── Supplied entries ──
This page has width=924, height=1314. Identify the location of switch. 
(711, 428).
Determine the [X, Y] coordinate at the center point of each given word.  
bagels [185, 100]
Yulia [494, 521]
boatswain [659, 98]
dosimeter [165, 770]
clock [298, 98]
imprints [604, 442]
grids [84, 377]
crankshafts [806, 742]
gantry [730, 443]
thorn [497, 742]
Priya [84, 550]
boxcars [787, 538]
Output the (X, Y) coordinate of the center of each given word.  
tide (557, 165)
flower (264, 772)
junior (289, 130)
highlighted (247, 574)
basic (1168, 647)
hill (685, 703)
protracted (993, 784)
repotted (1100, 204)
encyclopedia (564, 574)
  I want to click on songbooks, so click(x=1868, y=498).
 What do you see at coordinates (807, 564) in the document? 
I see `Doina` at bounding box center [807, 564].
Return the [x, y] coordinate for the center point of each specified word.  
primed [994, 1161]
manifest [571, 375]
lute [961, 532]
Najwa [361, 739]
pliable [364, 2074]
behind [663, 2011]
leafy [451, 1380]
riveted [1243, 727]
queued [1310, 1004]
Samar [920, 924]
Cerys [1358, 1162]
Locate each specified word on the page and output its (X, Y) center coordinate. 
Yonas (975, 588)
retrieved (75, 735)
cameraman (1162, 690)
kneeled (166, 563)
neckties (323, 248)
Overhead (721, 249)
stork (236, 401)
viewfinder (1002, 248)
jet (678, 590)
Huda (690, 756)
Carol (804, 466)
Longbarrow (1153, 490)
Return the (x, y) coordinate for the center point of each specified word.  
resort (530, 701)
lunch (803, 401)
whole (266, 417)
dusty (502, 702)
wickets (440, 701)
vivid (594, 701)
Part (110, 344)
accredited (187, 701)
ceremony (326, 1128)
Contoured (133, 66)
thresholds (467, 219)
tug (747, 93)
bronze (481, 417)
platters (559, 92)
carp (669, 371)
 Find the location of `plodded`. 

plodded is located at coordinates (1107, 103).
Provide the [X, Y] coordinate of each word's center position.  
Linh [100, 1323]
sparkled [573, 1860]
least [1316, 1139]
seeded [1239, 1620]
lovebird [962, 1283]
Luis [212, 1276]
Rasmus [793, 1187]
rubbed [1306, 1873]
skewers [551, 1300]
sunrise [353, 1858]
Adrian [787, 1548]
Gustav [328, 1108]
───
What the task requires:
Copy out every line of the records from the line that contains "I want to click" through the final line of the records, inclusive, exactly as they appear.

The answer:
  I want to click on songbooks, so click(x=1868, y=498).
 What do you see at coordinates (807, 564) in the document? 
I see `Doina` at bounding box center [807, 564].
Return the [x, y] coordinate for the center point of each specified word.  
primed [994, 1161]
manifest [571, 375]
lute [961, 532]
Najwa [361, 739]
pliable [364, 2074]
behind [663, 2011]
leafy [451, 1380]
riveted [1243, 727]
queued [1310, 1004]
Samar [920, 924]
Cerys [1358, 1162]
Locate each specified word on the page and output its (X, Y) center coordinate. 
Yonas (975, 588)
retrieved (75, 735)
cameraman (1162, 690)
kneeled (166, 563)
neckties (323, 248)
Overhead (721, 249)
stork (236, 401)
viewfinder (1002, 248)
jet (678, 590)
Huda (690, 756)
Carol (804, 466)
Longbarrow (1153, 490)
Return the (x, y) coordinate for the center point of each specified word.  
resort (530, 701)
lunch (803, 401)
whole (266, 417)
dusty (502, 702)
wickets (440, 701)
vivid (594, 701)
Part (110, 344)
accredited (187, 701)
ceremony (326, 1128)
Contoured (133, 66)
thresholds (467, 219)
tug (747, 93)
bronze (481, 417)
platters (559, 92)
carp (669, 371)
 Find the location of `plodded`. 

plodded is located at coordinates (1107, 103).
Provide the [X, Y] coordinate of each word's center position.  
Linh [100, 1323]
sparkled [573, 1860]
least [1316, 1139]
seeded [1239, 1620]
lovebird [962, 1283]
Luis [212, 1276]
Rasmus [793, 1187]
rubbed [1306, 1873]
skewers [551, 1300]
sunrise [353, 1858]
Adrian [787, 1548]
Gustav [328, 1108]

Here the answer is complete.